↓
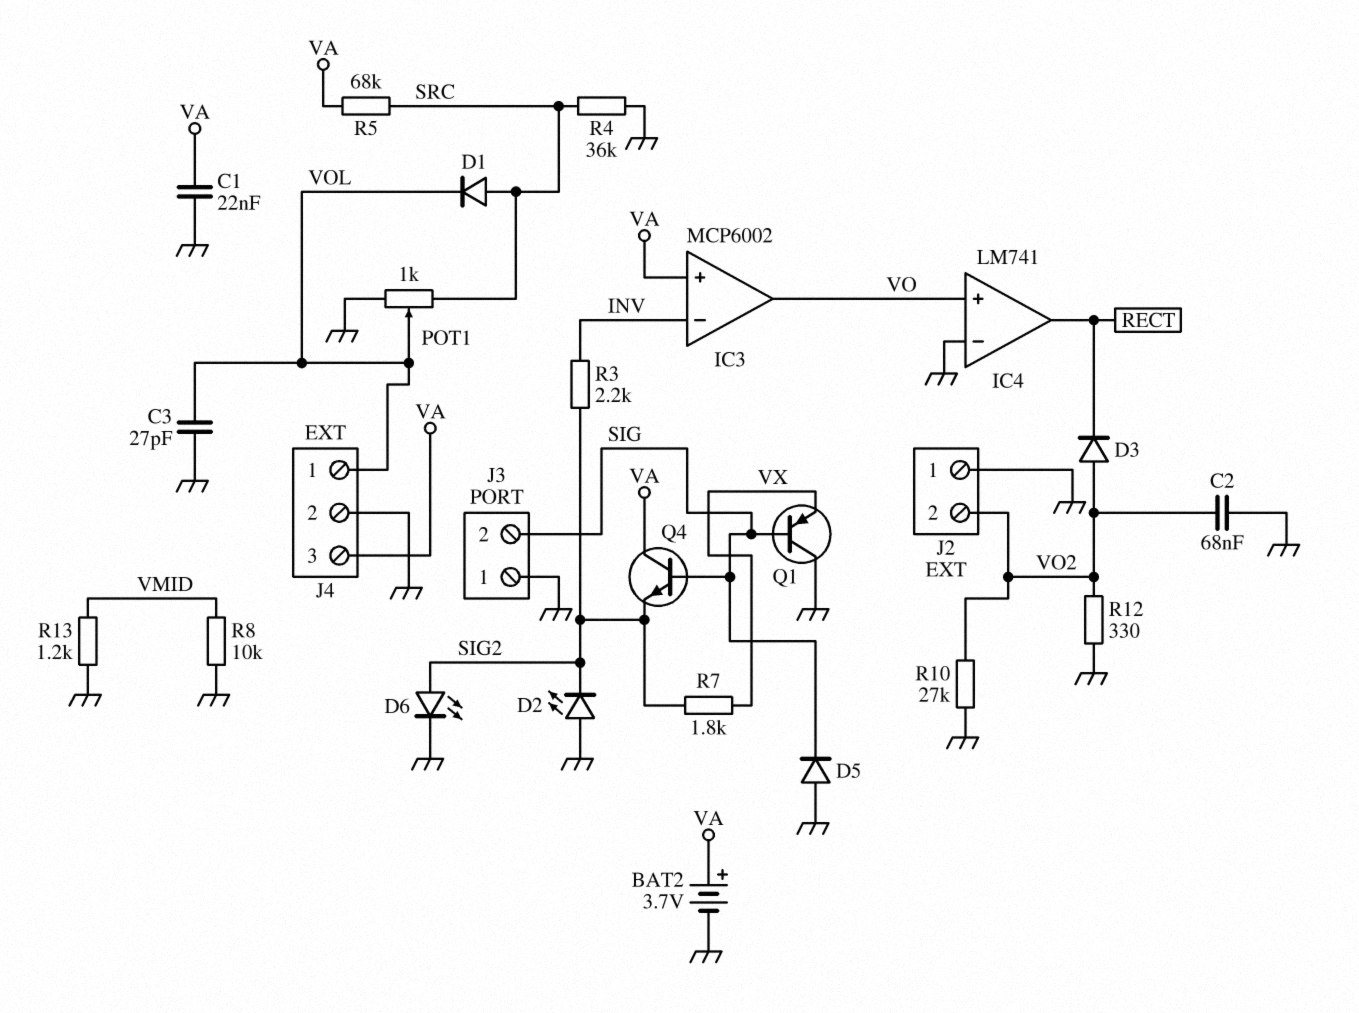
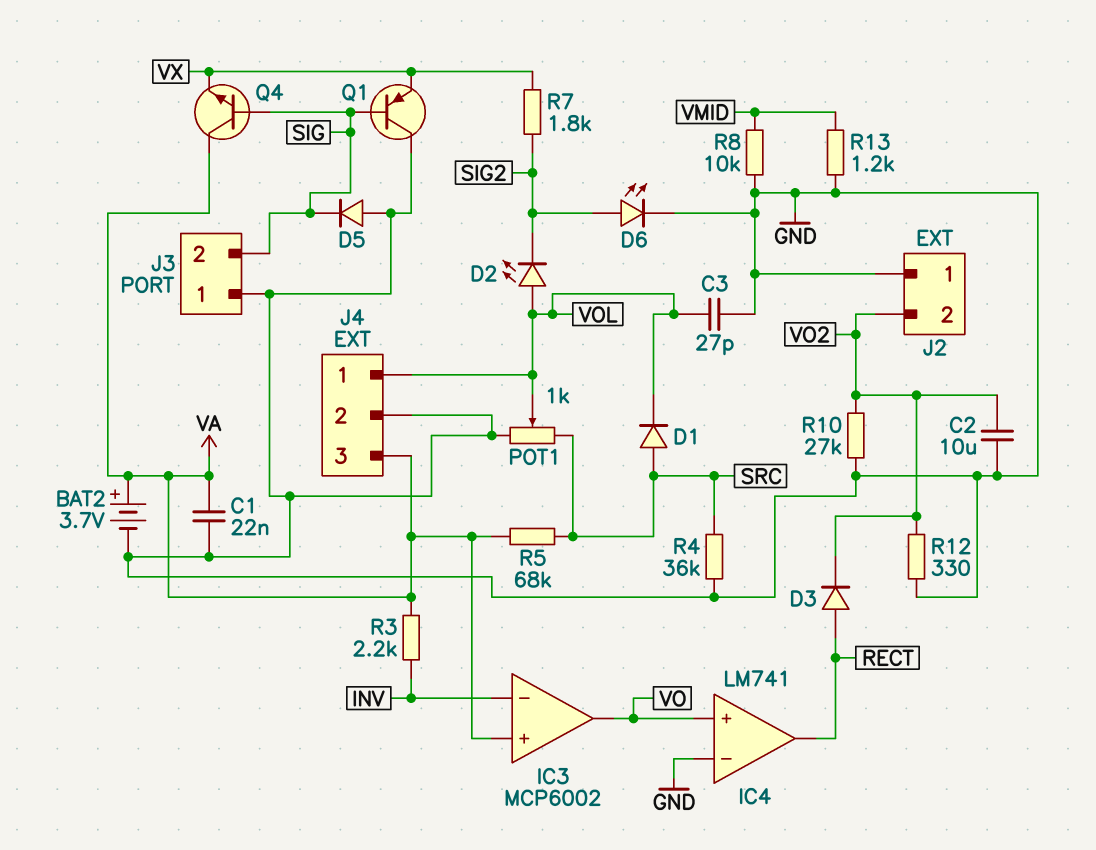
C2: 68nF (GND, VO2) -> 10uF (GND, VO2)
D2: LED (A GND, K SIG2) -> LED (A VOL, K SIG2)
D3: diode (A VO2, K RECT) -> diode (A RECT, K VO2)
Q4: NPN (B SIG, C VA, E SIG2) -> NPN (B SIG, C VA, E VX)
R3: 2.2k (INV, SIG2) -> 2.2k (INV, VA)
↑
▶ **Exercise directions**
An exact, image-free transcription of all the records above is needed.

▶ **Written response**
C2: 68nF (GND, VO2) -> 10uF (GND, VO2)
D2: LED (A GND, K SIG2) -> LED (A VOL, K SIG2)
D3: diode (A VO2, K RECT) -> diode (A RECT, K VO2)
Q4: NPN (B SIG, C VA, E SIG2) -> NPN (B SIG, C VA, E VX)
R3: 2.2k (INV, SIG2) -> 2.2k (INV, VA)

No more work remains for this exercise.